Reproduce every one of the items below word for word, with each line unchanged.

--

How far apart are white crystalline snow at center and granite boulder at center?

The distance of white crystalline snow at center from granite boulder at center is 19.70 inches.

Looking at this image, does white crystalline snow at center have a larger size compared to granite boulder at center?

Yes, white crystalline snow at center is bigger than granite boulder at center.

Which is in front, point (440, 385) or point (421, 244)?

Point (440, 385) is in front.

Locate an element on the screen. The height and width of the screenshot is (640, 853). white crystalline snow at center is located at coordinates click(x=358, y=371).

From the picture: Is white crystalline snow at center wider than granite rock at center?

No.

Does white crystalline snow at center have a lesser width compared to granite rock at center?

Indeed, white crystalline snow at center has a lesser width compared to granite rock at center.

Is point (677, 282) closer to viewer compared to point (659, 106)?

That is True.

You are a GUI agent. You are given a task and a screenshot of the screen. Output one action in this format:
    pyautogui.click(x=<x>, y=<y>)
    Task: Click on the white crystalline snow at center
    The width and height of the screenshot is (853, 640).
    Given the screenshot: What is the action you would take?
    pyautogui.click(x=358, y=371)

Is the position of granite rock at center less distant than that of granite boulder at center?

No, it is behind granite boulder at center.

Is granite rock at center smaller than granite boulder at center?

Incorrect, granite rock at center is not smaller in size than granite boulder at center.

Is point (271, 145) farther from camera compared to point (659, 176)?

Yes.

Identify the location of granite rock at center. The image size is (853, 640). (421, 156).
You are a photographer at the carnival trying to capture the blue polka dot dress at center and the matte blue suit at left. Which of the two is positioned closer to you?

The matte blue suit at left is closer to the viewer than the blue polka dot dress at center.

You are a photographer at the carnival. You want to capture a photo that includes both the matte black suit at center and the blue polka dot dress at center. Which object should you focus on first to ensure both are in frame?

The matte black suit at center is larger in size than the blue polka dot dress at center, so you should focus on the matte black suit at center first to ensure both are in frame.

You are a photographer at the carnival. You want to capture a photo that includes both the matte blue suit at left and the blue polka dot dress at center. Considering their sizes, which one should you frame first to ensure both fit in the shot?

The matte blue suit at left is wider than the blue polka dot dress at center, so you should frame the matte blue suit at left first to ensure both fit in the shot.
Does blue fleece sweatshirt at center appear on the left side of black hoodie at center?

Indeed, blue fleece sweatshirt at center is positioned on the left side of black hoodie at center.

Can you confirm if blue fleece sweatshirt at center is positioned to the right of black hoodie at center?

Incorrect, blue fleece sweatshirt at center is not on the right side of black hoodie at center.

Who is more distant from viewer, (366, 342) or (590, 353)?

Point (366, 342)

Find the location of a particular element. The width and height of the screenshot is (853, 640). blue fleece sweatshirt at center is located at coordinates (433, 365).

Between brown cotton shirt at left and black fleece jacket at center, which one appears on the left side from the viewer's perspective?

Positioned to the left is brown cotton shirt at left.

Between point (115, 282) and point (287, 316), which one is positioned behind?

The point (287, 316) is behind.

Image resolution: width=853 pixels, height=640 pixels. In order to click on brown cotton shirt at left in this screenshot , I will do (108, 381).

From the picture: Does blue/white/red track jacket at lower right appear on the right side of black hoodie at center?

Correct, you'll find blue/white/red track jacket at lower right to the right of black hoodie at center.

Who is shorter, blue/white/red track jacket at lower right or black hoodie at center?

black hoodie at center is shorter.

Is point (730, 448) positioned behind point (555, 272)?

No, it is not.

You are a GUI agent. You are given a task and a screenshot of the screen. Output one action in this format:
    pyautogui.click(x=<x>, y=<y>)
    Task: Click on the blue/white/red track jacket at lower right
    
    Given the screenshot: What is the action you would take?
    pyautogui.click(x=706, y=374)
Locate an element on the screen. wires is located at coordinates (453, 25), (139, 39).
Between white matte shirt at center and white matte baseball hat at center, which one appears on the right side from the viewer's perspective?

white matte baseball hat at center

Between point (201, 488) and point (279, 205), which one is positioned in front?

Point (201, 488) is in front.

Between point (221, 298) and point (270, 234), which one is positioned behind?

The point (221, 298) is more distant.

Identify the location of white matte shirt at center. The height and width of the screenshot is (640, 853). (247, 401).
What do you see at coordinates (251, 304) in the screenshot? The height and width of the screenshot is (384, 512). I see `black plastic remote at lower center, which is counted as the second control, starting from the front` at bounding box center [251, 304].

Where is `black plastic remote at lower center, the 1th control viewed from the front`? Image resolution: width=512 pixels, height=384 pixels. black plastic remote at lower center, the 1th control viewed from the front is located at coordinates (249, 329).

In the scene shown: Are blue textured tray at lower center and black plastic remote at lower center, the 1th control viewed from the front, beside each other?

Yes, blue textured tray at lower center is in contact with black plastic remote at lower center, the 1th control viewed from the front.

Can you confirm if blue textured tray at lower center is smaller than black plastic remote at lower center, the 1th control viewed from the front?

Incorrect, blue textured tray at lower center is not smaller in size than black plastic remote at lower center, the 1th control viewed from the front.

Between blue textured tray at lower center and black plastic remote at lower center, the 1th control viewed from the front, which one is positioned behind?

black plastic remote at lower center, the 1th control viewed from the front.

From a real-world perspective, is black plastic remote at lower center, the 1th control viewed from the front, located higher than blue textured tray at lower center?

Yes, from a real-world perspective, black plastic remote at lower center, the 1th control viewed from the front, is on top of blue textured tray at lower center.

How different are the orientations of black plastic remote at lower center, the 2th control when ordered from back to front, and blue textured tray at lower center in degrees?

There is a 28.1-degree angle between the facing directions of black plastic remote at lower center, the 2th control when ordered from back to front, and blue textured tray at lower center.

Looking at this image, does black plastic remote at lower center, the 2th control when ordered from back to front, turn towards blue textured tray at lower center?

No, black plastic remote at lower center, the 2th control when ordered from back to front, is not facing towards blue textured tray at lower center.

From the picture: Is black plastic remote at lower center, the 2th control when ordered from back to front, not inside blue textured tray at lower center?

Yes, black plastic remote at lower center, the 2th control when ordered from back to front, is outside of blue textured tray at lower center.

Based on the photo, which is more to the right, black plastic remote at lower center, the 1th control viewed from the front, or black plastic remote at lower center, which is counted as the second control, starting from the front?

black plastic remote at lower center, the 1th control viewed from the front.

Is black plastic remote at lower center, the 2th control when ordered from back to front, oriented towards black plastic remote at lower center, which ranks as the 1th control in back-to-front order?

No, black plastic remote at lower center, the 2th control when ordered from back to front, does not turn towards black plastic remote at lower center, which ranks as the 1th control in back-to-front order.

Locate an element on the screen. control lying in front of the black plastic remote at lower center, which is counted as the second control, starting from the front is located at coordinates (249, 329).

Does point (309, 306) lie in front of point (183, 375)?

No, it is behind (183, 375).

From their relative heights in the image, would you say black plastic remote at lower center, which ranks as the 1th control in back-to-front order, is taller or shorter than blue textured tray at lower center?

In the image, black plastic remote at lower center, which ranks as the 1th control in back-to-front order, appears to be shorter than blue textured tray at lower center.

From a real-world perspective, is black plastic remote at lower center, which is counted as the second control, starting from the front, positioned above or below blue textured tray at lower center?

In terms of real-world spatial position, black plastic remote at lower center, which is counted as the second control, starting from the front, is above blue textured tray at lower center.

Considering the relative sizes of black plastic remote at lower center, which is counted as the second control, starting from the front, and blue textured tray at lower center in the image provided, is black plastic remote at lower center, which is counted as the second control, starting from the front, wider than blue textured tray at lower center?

--

* Reply to the exercise:
How far apart are white crystalline snow at center and granite boulder at center?

The distance of white crystalline snow at center from granite boulder at center is 19.70 inches.

Looking at this image, does white crystalline snow at center have a larger size compared to granite boulder at center?

Yes, white crystalline snow at center is bigger than granite boulder at center.

Which is in front, point (440, 385) or point (421, 244)?

Point (440, 385) is in front.

Locate an element on the screen. The height and width of the screenshot is (640, 853). white crystalline snow at center is located at coordinates click(x=358, y=371).

From the picture: Is white crystalline snow at center wider than granite rock at center?

No.

Does white crystalline snow at center have a lesser width compared to granite rock at center?

Indeed, white crystalline snow at center has a lesser width compared to granite rock at center.

Is point (677, 282) closer to viewer compared to point (659, 106)?

That is True.

You are a GUI agent. You are given a task and a screenshot of the screen. Output one action in this format:
    pyautogui.click(x=<x>, y=<y>)
    Task: Click on the white crystalline snow at center
    The width and height of the screenshot is (853, 640).
    Given the screenshot: What is the action you would take?
    pyautogui.click(x=358, y=371)

Is the position of granite rock at center less distant than that of granite boulder at center?

No, it is behind granite boulder at center.

Is granite rock at center smaller than granite boulder at center?

Incorrect, granite rock at center is not smaller in size than granite boulder at center.

Is point (271, 145) farther from camera compared to point (659, 176)?

Yes.

Identify the location of granite rock at center. The image size is (853, 640). (421, 156).
You are a photographer at the carnival trying to capture the blue polka dot dress at center and the matte blue suit at left. Which of the two is positioned closer to you?

The matte blue suit at left is closer to the viewer than the blue polka dot dress at center.

You are a photographer at the carnival. You want to capture a photo that includes both the matte black suit at center and the blue polka dot dress at center. Which object should you focus on first to ensure both are in frame?

The matte black suit at center is larger in size than the blue polka dot dress at center, so you should focus on the matte black suit at center first to ensure both are in frame.

You are a photographer at the carnival. You want to capture a photo that includes both the matte blue suit at left and the blue polka dot dress at center. Considering their sizes, which one should you frame first to ensure both fit in the shot?

The matte blue suit at left is wider than the blue polka dot dress at center, so you should frame the matte blue suit at left first to ensure both fit in the shot.
Does blue fleece sweatshirt at center appear on the left side of black hoodie at center?

Indeed, blue fleece sweatshirt at center is positioned on the left side of black hoodie at center.

Can you confirm if blue fleece sweatshirt at center is positioned to the right of black hoodie at center?

Incorrect, blue fleece sweatshirt at center is not on the right side of black hoodie at center.

Who is more distant from viewer, (366, 342) or (590, 353)?

Point (366, 342)

Find the location of a particular element. The width and height of the screenshot is (853, 640). blue fleece sweatshirt at center is located at coordinates (433, 365).

Between brown cotton shirt at left and black fleece jacket at center, which one appears on the left side from the viewer's perspective?

Positioned to the left is brown cotton shirt at left.

Between point (115, 282) and point (287, 316), which one is positioned behind?

The point (287, 316) is behind.

Image resolution: width=853 pixels, height=640 pixels. In order to click on brown cotton shirt at left in this screenshot , I will do (108, 381).

From the picture: Does blue/white/red track jacket at lower right appear on the right side of black hoodie at center?

Correct, you'll find blue/white/red track jacket at lower right to the right of black hoodie at center.

Who is shorter, blue/white/red track jacket at lower right or black hoodie at center?

black hoodie at center is shorter.

Is point (730, 448) positioned behind point (555, 272)?

No, it is not.

You are a GUI agent. You are given a task and a screenshot of the screen. Output one action in this format:
    pyautogui.click(x=<x>, y=<y>)
    Task: Click on the blue/white/red track jacket at lower right
    
    Given the screenshot: What is the action you would take?
    pyautogui.click(x=706, y=374)
Locate an element on the screen. wires is located at coordinates (453, 25), (139, 39).
Between white matte shirt at center and white matte baseball hat at center, which one appears on the right side from the viewer's perspective?

white matte baseball hat at center

Between point (201, 488) and point (279, 205), which one is positioned in front?

Point (201, 488) is in front.

Between point (221, 298) and point (270, 234), which one is positioned behind?

The point (221, 298) is more distant.

Identify the location of white matte shirt at center. The height and width of the screenshot is (640, 853). (247, 401).
What do you see at coordinates (251, 304) in the screenshot? The height and width of the screenshot is (384, 512). I see `black plastic remote at lower center, which is counted as the second control, starting from the front` at bounding box center [251, 304].

Where is `black plastic remote at lower center, the 1th control viewed from the front`? Image resolution: width=512 pixels, height=384 pixels. black plastic remote at lower center, the 1th control viewed from the front is located at coordinates (249, 329).

In the scene shown: Are blue textured tray at lower center and black plastic remote at lower center, the 1th control viewed from the front, beside each other?

Yes, blue textured tray at lower center is in contact with black plastic remote at lower center, the 1th control viewed from the front.

Can you confirm if blue textured tray at lower center is smaller than black plastic remote at lower center, the 1th control viewed from the front?

Incorrect, blue textured tray at lower center is not smaller in size than black plastic remote at lower center, the 1th control viewed from the front.

Between blue textured tray at lower center and black plastic remote at lower center, the 1th control viewed from the front, which one is positioned behind?

black plastic remote at lower center, the 1th control viewed from the front.

From a real-world perspective, is black plastic remote at lower center, the 1th control viewed from the front, located higher than blue textured tray at lower center?

Yes, from a real-world perspective, black plastic remote at lower center, the 1th control viewed from the front, is on top of blue textured tray at lower center.

How different are the orientations of black plastic remote at lower center, the 2th control when ordered from back to front, and blue textured tray at lower center in degrees?

There is a 28.1-degree angle between the facing directions of black plastic remote at lower center, the 2th control when ordered from back to front, and blue textured tray at lower center.

Looking at this image, does black plastic remote at lower center, the 2th control when ordered from back to front, turn towards blue textured tray at lower center?

No, black plastic remote at lower center, the 2th control when ordered from back to front, is not facing towards blue textured tray at lower center.

From the picture: Is black plastic remote at lower center, the 2th control when ordered from back to front, not inside blue textured tray at lower center?

Yes, black plastic remote at lower center, the 2th control when ordered from back to front, is outside of blue textured tray at lower center.

Based on the photo, which is more to the right, black plastic remote at lower center, the 1th control viewed from the front, or black plastic remote at lower center, which is counted as the second control, starting from the front?

black plastic remote at lower center, the 1th control viewed from the front.

Is black plastic remote at lower center, the 2th control when ordered from back to front, oriented towards black plastic remote at lower center, which ranks as the 1th control in back-to-front order?

No, black plastic remote at lower center, the 2th control when ordered from back to front, does not turn towards black plastic remote at lower center, which ranks as the 1th control in back-to-front order.

Locate an element on the screen. control lying in front of the black plastic remote at lower center, which is counted as the second control, starting from the front is located at coordinates (249, 329).

Does point (309, 306) lie in front of point (183, 375)?

No, it is behind (183, 375).

From their relative heights in the image, would you say black plastic remote at lower center, which ranks as the 1th control in back-to-front order, is taller or shorter than blue textured tray at lower center?

In the image, black plastic remote at lower center, which ranks as the 1th control in back-to-front order, appears to be shorter than blue textured tray at lower center.

From a real-world perspective, is black plastic remote at lower center, which is counted as the second control, starting from the front, positioned above or below blue textured tray at lower center?

In terms of real-world spatial position, black plastic remote at lower center, which is counted as the second control, starting from the front, is above blue textured tray at lower center.

Considering the relative sizes of black plastic remote at lower center, which is counted as the second control, starting from the front, and blue textured tray at lower center in the image provided, is black plastic remote at lower center, which is counted as the second control, starting from the front, wider than blue textured tray at lower center?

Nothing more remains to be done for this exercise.